(Object tracking records)
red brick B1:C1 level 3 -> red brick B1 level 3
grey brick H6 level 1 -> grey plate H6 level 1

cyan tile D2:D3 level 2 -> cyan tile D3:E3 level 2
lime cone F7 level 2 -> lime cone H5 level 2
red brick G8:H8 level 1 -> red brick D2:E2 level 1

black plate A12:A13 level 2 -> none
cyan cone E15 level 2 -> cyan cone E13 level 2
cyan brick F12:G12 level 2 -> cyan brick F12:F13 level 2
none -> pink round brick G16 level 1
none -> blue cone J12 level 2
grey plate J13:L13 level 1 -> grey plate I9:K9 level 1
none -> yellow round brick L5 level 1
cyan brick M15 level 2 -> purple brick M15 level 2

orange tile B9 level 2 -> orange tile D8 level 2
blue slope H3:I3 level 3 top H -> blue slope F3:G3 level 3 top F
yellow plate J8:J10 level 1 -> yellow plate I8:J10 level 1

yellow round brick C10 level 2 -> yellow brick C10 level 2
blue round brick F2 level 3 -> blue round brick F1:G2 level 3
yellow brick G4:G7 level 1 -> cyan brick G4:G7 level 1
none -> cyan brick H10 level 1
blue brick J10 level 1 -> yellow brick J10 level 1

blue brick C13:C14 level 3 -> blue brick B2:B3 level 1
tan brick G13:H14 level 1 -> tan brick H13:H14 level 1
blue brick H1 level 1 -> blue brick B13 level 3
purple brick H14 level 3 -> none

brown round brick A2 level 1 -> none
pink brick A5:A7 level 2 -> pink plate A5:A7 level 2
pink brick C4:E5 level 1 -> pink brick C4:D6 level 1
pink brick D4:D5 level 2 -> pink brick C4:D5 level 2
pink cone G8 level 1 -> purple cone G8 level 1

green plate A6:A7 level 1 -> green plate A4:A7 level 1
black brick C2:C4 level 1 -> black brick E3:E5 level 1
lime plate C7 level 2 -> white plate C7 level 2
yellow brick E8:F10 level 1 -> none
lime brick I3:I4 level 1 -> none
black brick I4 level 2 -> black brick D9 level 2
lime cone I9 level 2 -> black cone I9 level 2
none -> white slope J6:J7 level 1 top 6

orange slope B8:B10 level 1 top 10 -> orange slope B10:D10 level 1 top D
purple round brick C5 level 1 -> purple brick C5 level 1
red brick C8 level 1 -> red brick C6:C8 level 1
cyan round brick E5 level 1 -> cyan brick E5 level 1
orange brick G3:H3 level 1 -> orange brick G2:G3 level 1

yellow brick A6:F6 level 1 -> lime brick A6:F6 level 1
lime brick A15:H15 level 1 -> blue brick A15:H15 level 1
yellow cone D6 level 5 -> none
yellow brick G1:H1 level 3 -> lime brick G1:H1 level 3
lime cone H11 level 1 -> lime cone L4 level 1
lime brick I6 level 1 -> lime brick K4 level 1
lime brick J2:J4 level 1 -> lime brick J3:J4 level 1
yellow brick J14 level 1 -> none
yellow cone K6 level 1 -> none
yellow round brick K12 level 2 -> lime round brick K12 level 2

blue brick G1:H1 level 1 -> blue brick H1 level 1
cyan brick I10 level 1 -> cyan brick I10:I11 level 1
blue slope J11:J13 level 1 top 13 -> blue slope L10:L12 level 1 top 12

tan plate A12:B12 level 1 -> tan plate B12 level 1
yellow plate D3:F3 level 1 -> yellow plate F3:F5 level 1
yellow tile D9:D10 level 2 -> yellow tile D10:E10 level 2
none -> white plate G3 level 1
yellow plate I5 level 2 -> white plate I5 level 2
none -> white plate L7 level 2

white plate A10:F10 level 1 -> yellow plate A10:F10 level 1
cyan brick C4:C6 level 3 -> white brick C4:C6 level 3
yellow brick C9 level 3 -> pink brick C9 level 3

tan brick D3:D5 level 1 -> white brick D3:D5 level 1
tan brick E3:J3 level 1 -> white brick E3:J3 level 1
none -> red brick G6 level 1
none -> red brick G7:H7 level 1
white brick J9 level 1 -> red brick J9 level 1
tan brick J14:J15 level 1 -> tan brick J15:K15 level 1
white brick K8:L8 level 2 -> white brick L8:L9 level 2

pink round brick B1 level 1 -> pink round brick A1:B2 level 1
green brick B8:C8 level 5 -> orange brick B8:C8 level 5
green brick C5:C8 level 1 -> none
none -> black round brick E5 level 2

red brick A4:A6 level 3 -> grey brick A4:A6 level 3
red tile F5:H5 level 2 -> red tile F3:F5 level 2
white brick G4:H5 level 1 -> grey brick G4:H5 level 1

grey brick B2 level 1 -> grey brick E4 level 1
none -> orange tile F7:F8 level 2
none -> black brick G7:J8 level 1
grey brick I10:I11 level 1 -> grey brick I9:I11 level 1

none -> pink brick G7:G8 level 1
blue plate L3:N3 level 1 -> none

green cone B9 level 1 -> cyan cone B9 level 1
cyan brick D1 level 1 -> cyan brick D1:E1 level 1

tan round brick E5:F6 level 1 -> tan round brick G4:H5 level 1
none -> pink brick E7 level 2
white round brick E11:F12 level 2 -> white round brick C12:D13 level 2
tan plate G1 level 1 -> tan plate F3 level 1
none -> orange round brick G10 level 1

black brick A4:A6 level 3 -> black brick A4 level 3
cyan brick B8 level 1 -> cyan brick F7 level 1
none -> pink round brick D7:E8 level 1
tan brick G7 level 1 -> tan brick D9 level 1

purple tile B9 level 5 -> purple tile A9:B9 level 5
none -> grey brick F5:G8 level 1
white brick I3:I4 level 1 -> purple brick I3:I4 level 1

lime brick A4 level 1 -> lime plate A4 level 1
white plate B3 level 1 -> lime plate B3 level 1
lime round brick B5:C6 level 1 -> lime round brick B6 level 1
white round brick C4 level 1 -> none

Your goal:
Your response should consist of the records, printed exactly.

Your response:
red brick B1:C1 level 3 -> red brick B1 level 3
grey brick H6 level 1 -> grey plate H6 level 1

cyan tile D2:D3 level 2 -> cyan tile D3:E3 level 2
lime cone F7 level 2 -> lime cone H5 level 2
red brick G8:H8 level 1 -> red brick D2:E2 level 1

black plate A12:A13 level 2 -> none
cyan cone E15 level 2 -> cyan cone E13 level 2
cyan brick F12:G12 level 2 -> cyan brick F12:F13 level 2
none -> pink round brick G16 level 1
none -> blue cone J12 level 2
grey plate J13:L13 level 1 -> grey plate I9:K9 level 1
none -> yellow round brick L5 level 1
cyan brick M15 level 2 -> purple brick M15 level 2

orange tile B9 level 2 -> orange tile D8 level 2
blue slope H3:I3 level 3 top H -> blue slope F3:G3 level 3 top F
yellow plate J8:J10 level 1 -> yellow plate I8:J10 level 1

yellow round brick C10 level 2 -> yellow brick C10 level 2
blue round brick F2 level 3 -> blue round brick F1:G2 level 3
yellow brick G4:G7 level 1 -> cyan brick G4:G7 level 1
none -> cyan brick H10 level 1
blue brick J10 level 1 -> yellow brick J10 level 1

blue brick C13:C14 level 3 -> blue brick B2:B3 level 1
tan brick G13:H14 level 1 -> tan brick H13:H14 level 1
blue brick H1 level 1 -> blue brick B13 level 3
purple brick H14 level 3 -> none

brown round brick A2 level 1 -> none
pink brick A5:A7 level 2 -> pink plate A5:A7 level 2
pink brick C4:E5 level 1 -> pink brick C4:D6 level 1
pink brick D4:D5 level 2 -> pink brick C4:D5 level 2
pink cone G8 level 1 -> purple cone G8 level 1

green plate A6:A7 level 1 -> green plate A4:A7 level 1
black brick C2:C4 level 1 -> black brick E3:E5 level 1
lime plate C7 level 2 -> white plate C7 level 2
yellow brick E8:F10 level 1 -> none
lime brick I3:I4 level 1 -> none
black brick I4 level 2 -> black brick D9 level 2
lime cone I9 level 2 -> black cone I9 level 2
none -> white slope J6:J7 level 1 top 6

orange slope B8:B10 level 1 top 10 -> orange slope B10:D10 level 1 top D
purple round brick C5 level 1 -> purple brick C5 level 1
red brick C8 level 1 -> red brick C6:C8 level 1
cyan round brick E5 level 1 -> cyan brick E5 level 1
orange brick G3:H3 level 1 -> orange brick G2:G3 level 1

yellow brick A6:F6 level 1 -> lime brick A6:F6 level 1
lime brick A15:H15 level 1 -> blue brick A15:H15 level 1
yellow cone D6 level 5 -> none
yellow brick G1:H1 level 3 -> lime brick G1:H1 level 3
lime cone H11 level 1 -> lime cone L4 level 1
lime brick I6 level 1 -> lime brick K4 level 1
lime brick J2:J4 level 1 -> lime brick J3:J4 level 1
yellow brick J14 level 1 -> none
yellow cone K6 level 1 -> none
yellow round brick K12 level 2 -> lime round brick K12 level 2

blue brick G1:H1 level 1 -> blue brick H1 level 1
cyan brick I10 level 1 -> cyan brick I10:I11 level 1
blue slope J11:J13 level 1 top 13 -> blue slope L10:L12 level 1 top 12

tan plate A12:B12 level 1 -> tan plate B12 level 1
yellow plate D3:F3 level 1 -> yellow plate F3:F5 level 1
yellow tile D9:D10 level 2 -> yellow tile D10:E10 level 2
none -> white plate G3 level 1
yellow plate I5 level 2 -> white plate I5 level 2
none -> white plate L7 level 2

white plate A10:F10 level 1 -> yellow plate A10:F10 level 1
cyan brick C4:C6 level 3 -> white brick C4:C6 level 3
yellow brick C9 level 3 -> pink brick C9 level 3

tan brick D3:D5 level 1 -> white brick D3:D5 level 1
tan brick E3:J3 level 1 -> white brick E3:J3 level 1
none -> red brick G6 level 1
none -> red brick G7:H7 level 1
white brick J9 level 1 -> red brick J9 level 1
tan brick J14:J15 level 1 -> tan brick J15:K15 level 1
white brick K8:L8 level 2 -> white brick L8:L9 level 2

pink round brick B1 level 1 -> pink round brick A1:B2 level 1
green brick B8:C8 level 5 -> orange brick B8:C8 level 5
green brick C5:C8 level 1 -> none
none -> black round brick E5 level 2

red brick A4:A6 level 3 -> grey brick A4:A6 level 3
red tile F5:H5 level 2 -> red tile F3:F5 level 2
white brick G4:H5 level 1 -> grey brick G4:H5 level 1

grey brick B2 level 1 -> grey brick E4 level 1
none -> orange tile F7:F8 level 2
none -> black brick G7:J8 level 1
grey brick I10:I11 level 1 -> grey brick I9:I11 level 1

none -> pink brick G7:G8 level 1
blue plate L3:N3 level 1 -> none

green cone B9 level 1 -> cyan cone B9 level 1
cyan brick D1 level 1 -> cyan brick D1:E1 level 1

tan round brick E5:F6 level 1 -> tan round brick G4:H5 level 1
none -> pink brick E7 level 2
white round brick E11:F12 level 2 -> white round brick C12:D13 level 2
tan plate G1 level 1 -> tan plate F3 level 1
none -> orange round brick G10 level 1

black brick A4:A6 level 3 -> black brick A4 level 3
cyan brick B8 level 1 -> cyan brick F7 level 1
none -> pink round brick D7:E8 level 1
tan brick G7 level 1 -> tan brick D9 level 1

purple tile B9 level 5 -> purple tile A9:B9 level 5
none -> grey brick F5:G8 level 1
white brick I3:I4 level 1 -> purple brick I3:I4 level 1

lime brick A4 level 1 -> lime plate A4 level 1
white plate B3 level 1 -> lime plate B3 level 1
lime round brick B5:C6 level 1 -> lime round brick B6 level 1
white round brick C4 level 1 -> none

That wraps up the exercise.